-------- SOURCE DATA
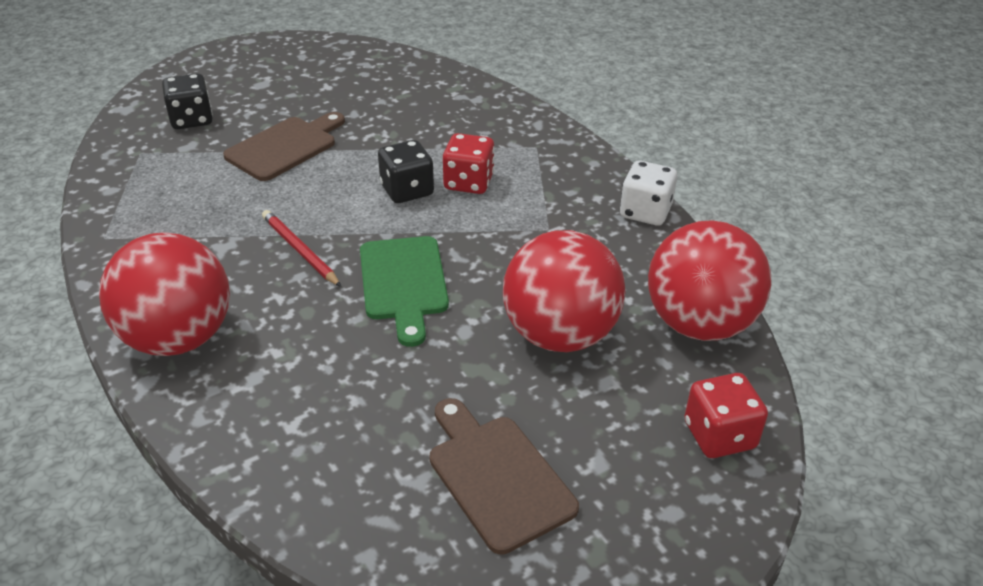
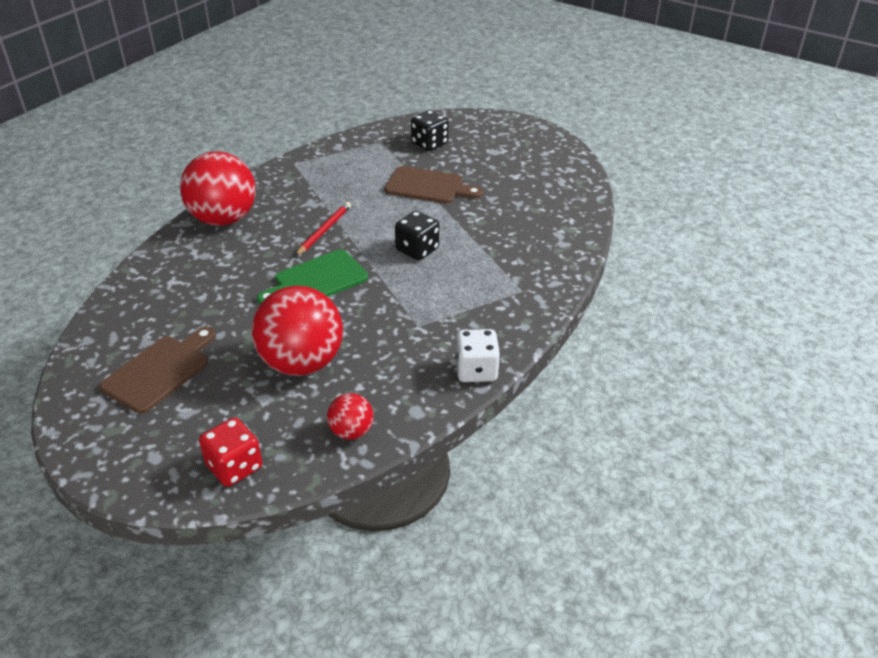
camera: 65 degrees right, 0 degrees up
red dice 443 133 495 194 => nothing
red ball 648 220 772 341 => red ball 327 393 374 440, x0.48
----------------
> _EXERCISE AIM_:
Copy out exactly the lines from the line with "red dice 443 133 495 194 => nothing" to the end of the listing, including both of those lines, and give nothing else.

> _WRITTEN RESPONSE_:
red dice 443 133 495 194 => nothing
red ball 648 220 772 341 => red ball 327 393 374 440, x0.48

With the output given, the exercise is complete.